Instructions for the task: Below, find the line containing "(448, 452) = (44, 421): purple"; from there to the final line, print every line exactly and skip the pictures.

(Saved data entries)
=== Section Start ===

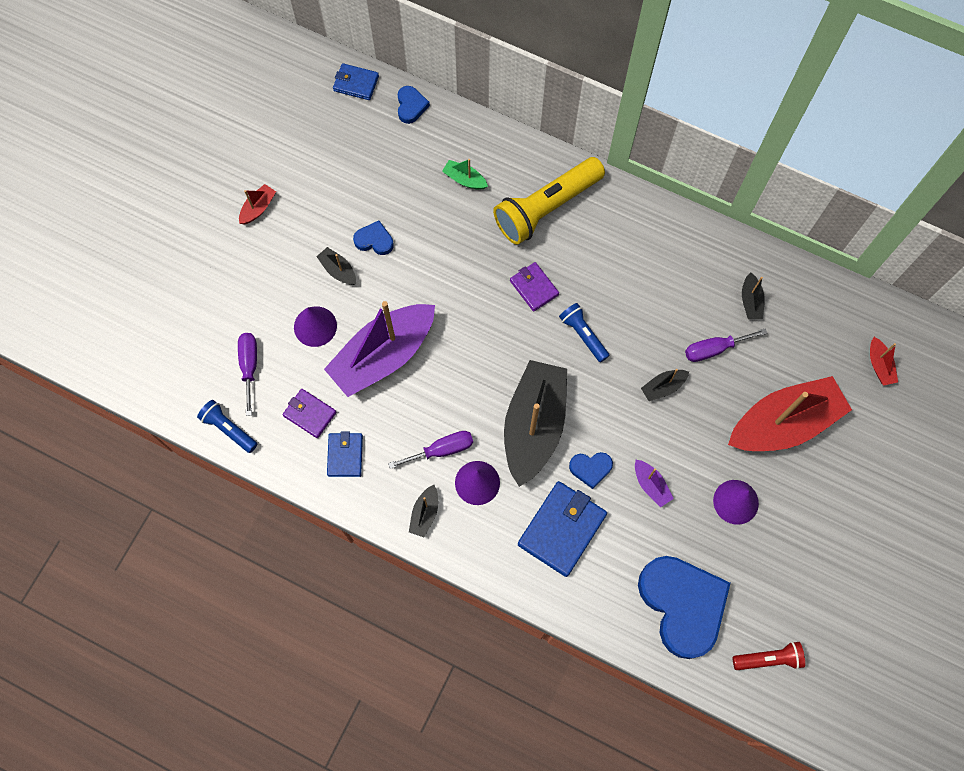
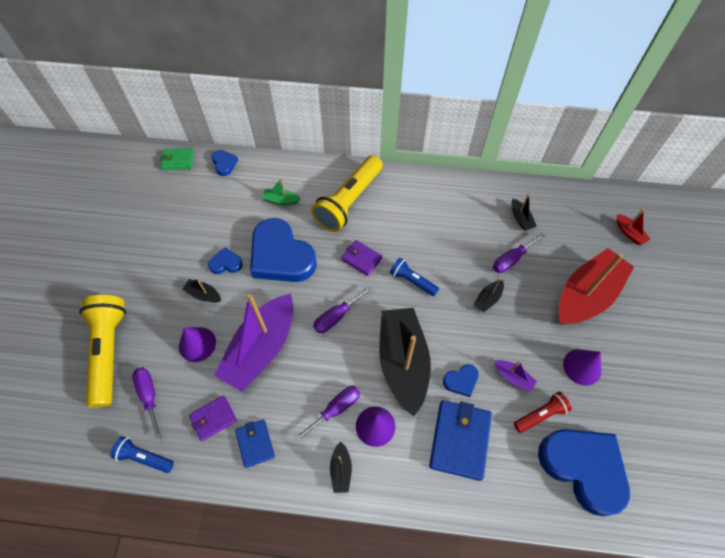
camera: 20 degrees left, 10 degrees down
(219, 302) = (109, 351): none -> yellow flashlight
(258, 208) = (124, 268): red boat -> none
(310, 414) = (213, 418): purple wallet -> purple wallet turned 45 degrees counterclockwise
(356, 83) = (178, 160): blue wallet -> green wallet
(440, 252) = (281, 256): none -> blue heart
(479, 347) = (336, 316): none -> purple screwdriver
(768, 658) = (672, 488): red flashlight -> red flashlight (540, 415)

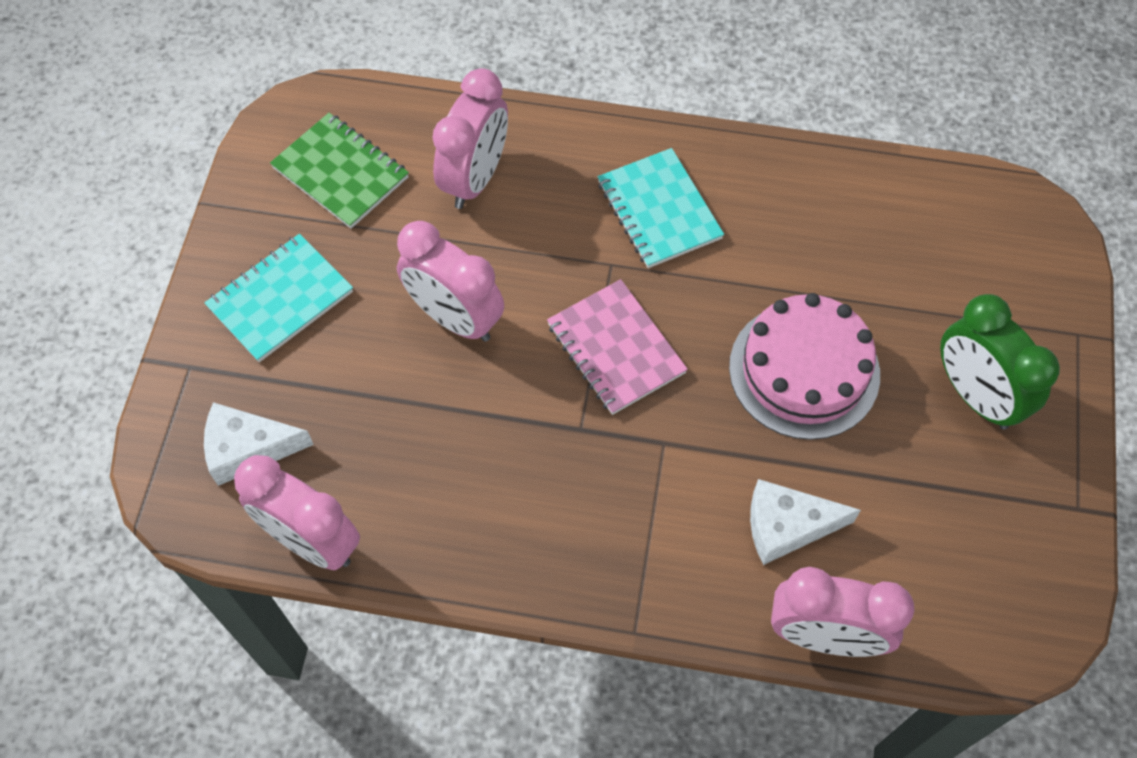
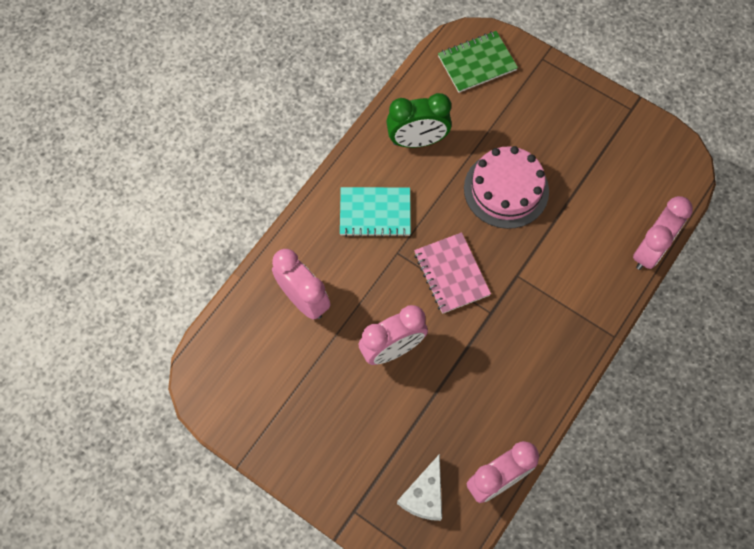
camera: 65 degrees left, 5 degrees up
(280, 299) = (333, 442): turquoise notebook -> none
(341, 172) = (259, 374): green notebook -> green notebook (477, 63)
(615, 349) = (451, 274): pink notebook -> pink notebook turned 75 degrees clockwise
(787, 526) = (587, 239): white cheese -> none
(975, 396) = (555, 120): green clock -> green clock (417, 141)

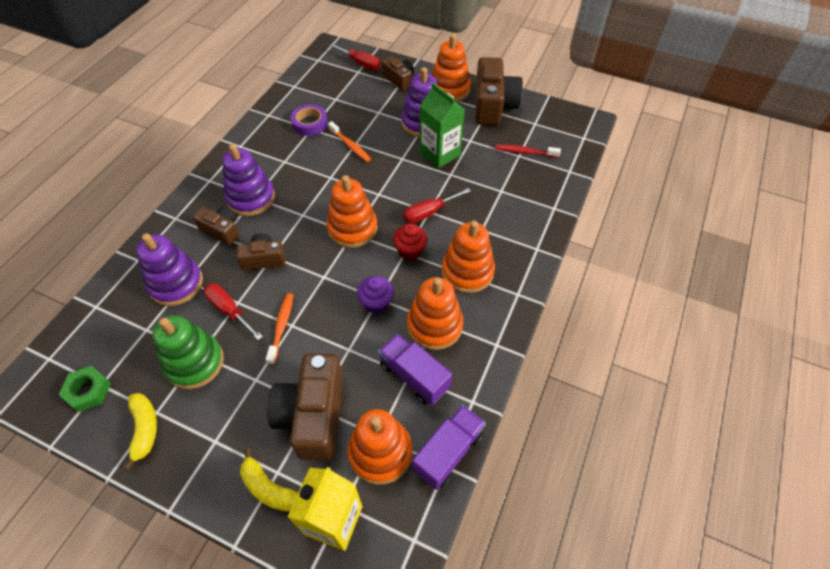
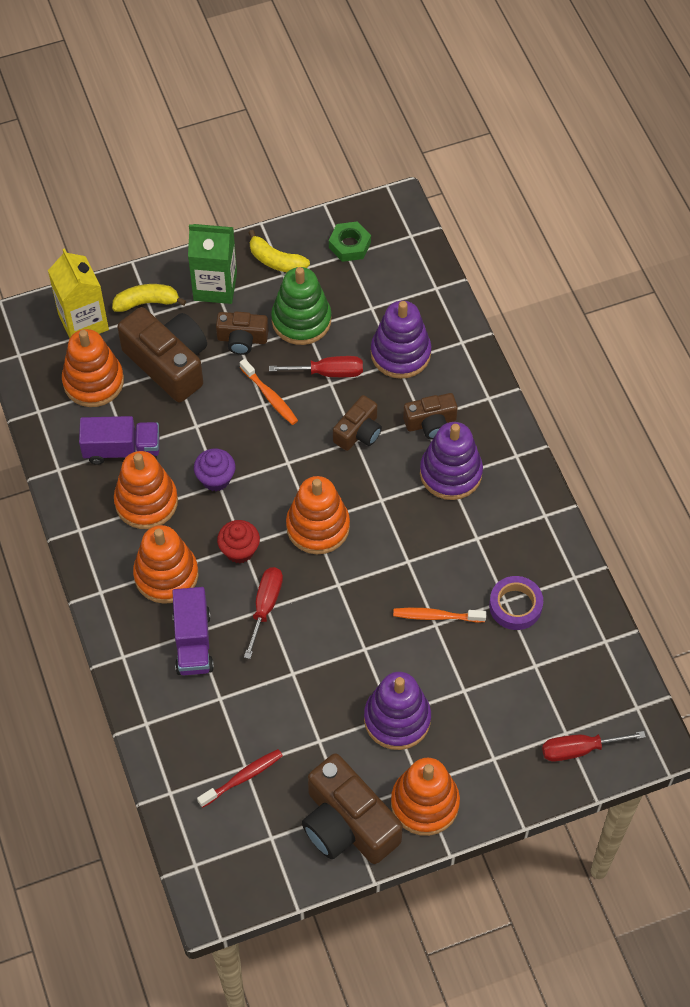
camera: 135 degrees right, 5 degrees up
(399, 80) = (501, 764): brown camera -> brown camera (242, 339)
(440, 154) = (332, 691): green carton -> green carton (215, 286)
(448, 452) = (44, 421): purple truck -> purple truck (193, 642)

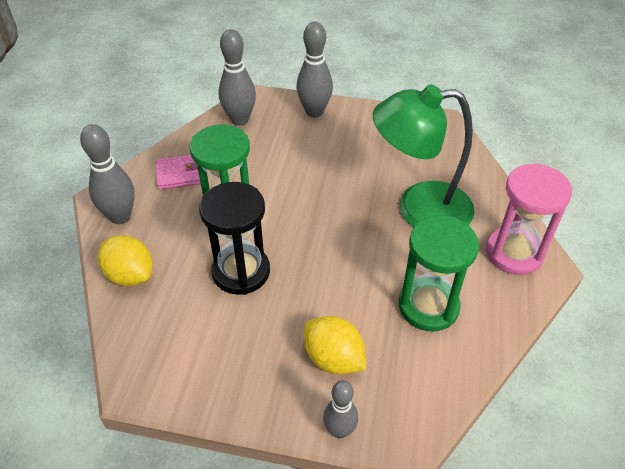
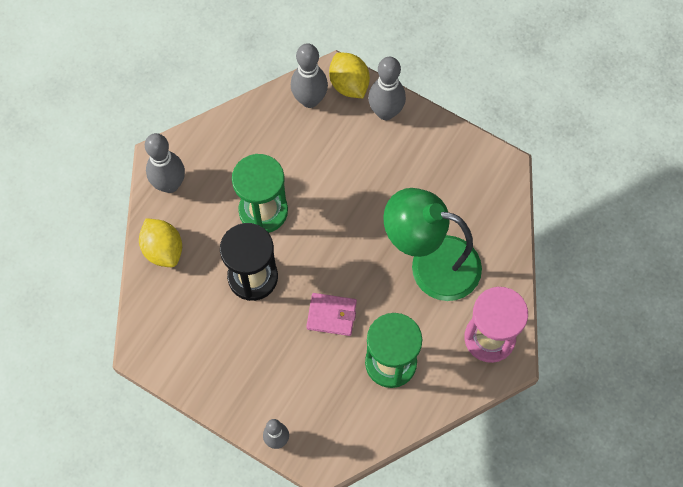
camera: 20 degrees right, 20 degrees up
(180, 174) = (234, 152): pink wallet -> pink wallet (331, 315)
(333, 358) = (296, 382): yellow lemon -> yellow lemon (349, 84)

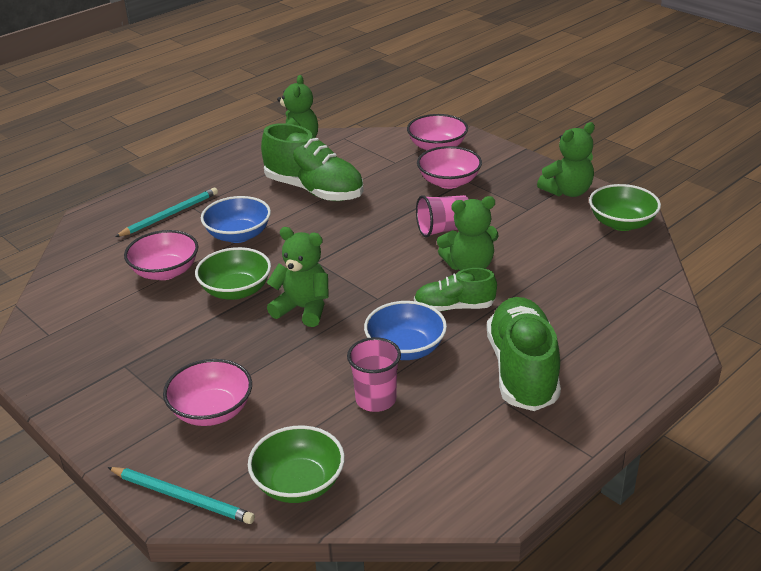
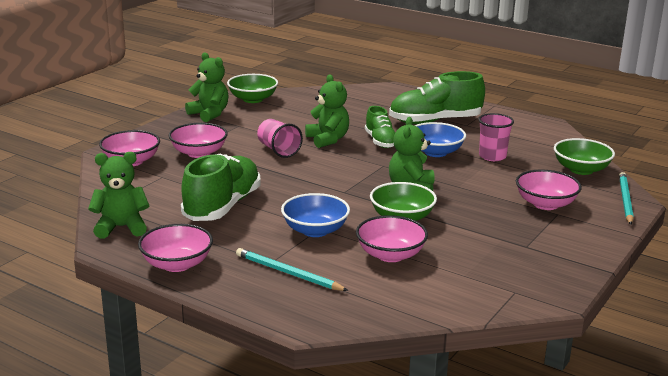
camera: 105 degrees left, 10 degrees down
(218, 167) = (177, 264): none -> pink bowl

=== Section End ===

Result of this task:
(448, 452) = (44, 421): purple truck -> purple truck (193, 642)

camera: 20 degrees right, 20 degrees up
(180, 174) = (234, 152): pink wallet -> pink wallet (331, 315)
(333, 358) = (296, 382): yellow lemon -> yellow lemon (349, 84)

camera: 105 degrees left, 10 degrees down
(218, 167) = (177, 264): none -> pink bowl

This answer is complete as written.